Of the lines below, write out exactly those from the line with "(285, 395) = (546, 346): pink" through the line with "(339, 193) = (415, 161): black", both included, and skip the rest.

» **RECORDS TO USE**:
----
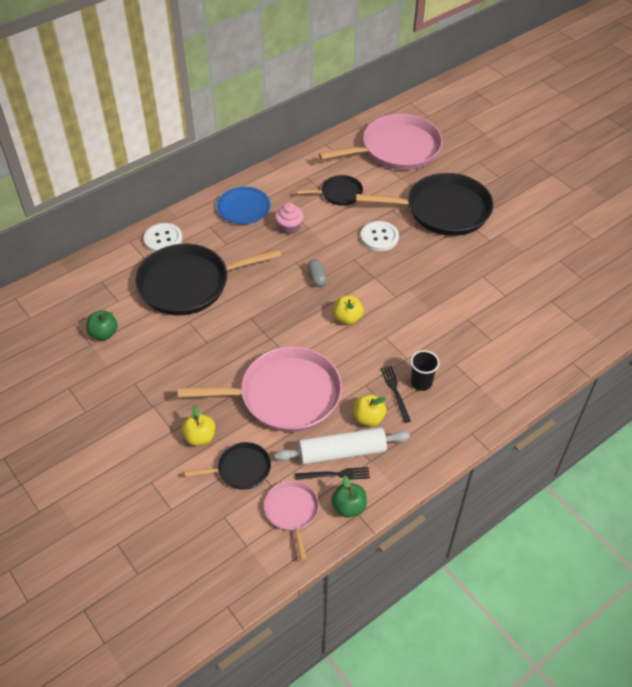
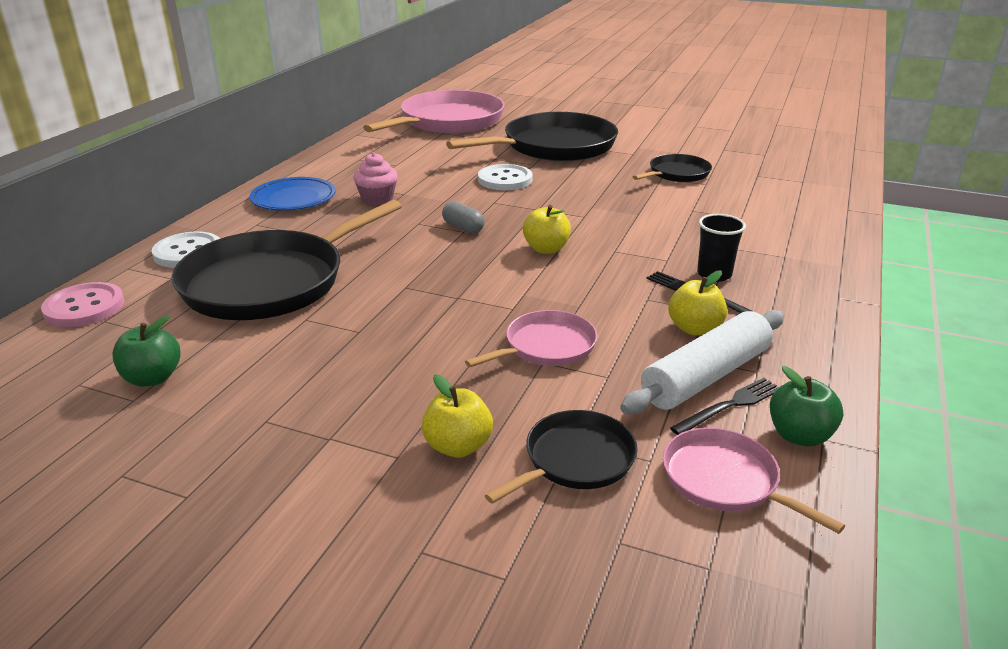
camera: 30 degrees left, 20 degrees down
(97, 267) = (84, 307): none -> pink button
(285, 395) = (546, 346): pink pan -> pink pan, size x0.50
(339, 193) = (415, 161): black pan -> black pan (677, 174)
----
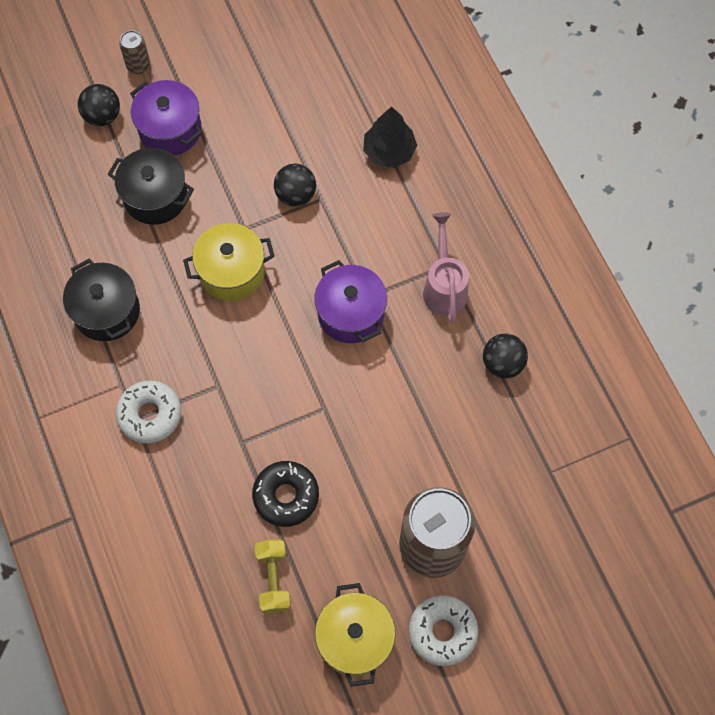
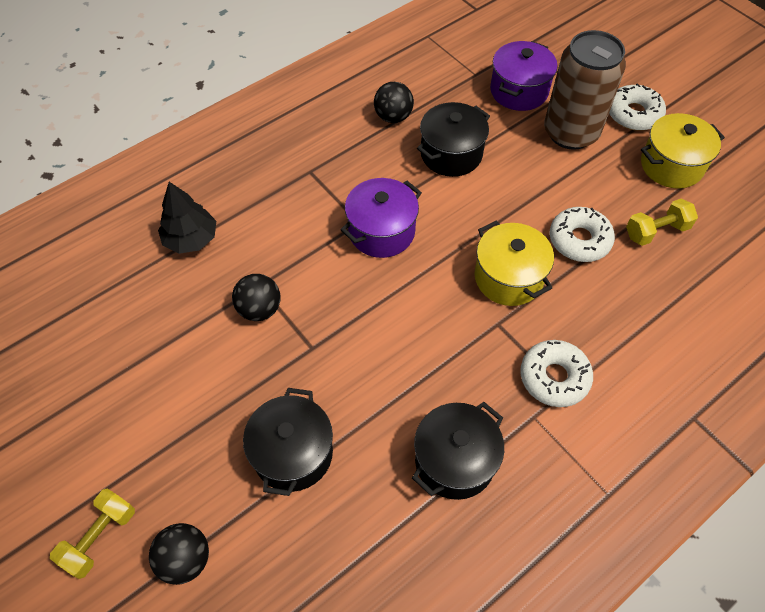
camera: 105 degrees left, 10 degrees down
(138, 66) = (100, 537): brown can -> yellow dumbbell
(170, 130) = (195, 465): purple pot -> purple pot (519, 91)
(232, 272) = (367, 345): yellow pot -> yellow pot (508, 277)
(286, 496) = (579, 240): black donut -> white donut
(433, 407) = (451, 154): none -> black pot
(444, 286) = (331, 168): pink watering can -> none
----
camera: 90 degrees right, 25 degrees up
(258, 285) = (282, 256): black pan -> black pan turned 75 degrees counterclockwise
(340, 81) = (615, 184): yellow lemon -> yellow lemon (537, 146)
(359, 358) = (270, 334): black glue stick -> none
----
» **EXERCISE ANSWER**:
(285, 395) = (546, 346): pink pan -> pink pan, size x0.50
(339, 193) = (415, 161): black pan -> black pan (677, 174)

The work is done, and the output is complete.